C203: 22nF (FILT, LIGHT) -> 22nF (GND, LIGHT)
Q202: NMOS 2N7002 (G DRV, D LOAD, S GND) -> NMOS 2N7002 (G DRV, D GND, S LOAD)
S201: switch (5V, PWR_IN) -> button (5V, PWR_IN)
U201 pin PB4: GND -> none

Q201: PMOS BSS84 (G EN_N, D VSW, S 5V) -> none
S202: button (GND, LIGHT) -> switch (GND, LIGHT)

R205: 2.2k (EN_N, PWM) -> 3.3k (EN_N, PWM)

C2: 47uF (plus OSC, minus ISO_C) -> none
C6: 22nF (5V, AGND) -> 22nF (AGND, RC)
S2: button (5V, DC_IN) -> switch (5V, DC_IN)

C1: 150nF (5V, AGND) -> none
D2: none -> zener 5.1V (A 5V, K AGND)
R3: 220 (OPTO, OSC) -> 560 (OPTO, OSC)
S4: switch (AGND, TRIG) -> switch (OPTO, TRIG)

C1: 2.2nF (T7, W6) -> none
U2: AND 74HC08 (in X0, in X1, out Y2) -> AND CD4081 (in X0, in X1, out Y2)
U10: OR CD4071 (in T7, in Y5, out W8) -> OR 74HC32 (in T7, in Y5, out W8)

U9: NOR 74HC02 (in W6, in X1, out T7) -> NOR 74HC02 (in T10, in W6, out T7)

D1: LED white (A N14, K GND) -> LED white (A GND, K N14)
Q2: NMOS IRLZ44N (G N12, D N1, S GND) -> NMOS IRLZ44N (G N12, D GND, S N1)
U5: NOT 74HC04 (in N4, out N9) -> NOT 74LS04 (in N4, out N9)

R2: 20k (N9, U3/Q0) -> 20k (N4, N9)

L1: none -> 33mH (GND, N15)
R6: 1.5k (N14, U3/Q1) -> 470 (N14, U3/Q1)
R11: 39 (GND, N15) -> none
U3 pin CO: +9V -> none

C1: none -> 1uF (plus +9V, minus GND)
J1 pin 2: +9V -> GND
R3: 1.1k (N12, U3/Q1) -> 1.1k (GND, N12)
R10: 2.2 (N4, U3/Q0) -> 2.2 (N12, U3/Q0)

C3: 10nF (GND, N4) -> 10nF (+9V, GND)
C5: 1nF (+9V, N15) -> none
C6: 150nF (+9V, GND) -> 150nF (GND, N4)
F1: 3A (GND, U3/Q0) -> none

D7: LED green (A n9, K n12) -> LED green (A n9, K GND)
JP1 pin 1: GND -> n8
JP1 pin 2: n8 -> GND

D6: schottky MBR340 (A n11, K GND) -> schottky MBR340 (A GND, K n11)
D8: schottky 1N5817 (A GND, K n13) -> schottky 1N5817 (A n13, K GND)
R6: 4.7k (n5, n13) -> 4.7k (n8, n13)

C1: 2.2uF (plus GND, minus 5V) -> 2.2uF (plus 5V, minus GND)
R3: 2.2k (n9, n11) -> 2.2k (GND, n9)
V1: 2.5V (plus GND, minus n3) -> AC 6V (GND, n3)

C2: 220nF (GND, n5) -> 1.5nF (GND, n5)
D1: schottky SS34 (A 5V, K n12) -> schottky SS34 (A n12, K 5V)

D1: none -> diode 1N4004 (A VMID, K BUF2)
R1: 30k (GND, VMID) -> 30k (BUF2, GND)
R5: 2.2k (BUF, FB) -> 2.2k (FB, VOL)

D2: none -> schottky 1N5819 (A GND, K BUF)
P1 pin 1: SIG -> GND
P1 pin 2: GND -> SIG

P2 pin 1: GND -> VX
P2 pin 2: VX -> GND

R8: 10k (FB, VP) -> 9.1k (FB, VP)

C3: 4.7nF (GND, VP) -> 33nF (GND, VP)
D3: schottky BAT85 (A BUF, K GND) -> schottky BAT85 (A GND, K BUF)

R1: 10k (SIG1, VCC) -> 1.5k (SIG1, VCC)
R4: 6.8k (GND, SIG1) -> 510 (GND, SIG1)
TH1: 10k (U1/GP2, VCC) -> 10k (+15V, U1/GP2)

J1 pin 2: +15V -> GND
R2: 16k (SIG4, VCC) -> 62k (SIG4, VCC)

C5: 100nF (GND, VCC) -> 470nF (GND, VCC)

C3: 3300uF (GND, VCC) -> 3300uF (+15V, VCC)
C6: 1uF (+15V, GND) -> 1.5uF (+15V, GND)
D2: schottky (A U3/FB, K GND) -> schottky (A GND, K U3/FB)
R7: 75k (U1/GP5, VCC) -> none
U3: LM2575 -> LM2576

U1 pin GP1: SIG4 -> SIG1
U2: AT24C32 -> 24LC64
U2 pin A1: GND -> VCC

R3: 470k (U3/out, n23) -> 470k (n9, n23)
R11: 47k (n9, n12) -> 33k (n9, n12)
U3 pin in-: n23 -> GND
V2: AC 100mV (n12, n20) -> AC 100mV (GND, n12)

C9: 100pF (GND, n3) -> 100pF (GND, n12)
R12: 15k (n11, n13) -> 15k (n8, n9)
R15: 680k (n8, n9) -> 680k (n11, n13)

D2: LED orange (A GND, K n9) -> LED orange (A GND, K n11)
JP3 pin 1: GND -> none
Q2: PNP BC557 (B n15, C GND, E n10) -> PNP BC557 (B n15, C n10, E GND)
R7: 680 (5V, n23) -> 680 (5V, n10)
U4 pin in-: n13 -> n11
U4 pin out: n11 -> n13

** How to complete this task **
With "LIGHT" as the string to match, show every line of the entries above that has it.

** Written response **
C203: 22nF (FILT, LIGHT) -> 22nF (GND, LIGHT)
S202: button (GND, LIGHT) -> switch (GND, LIGHT)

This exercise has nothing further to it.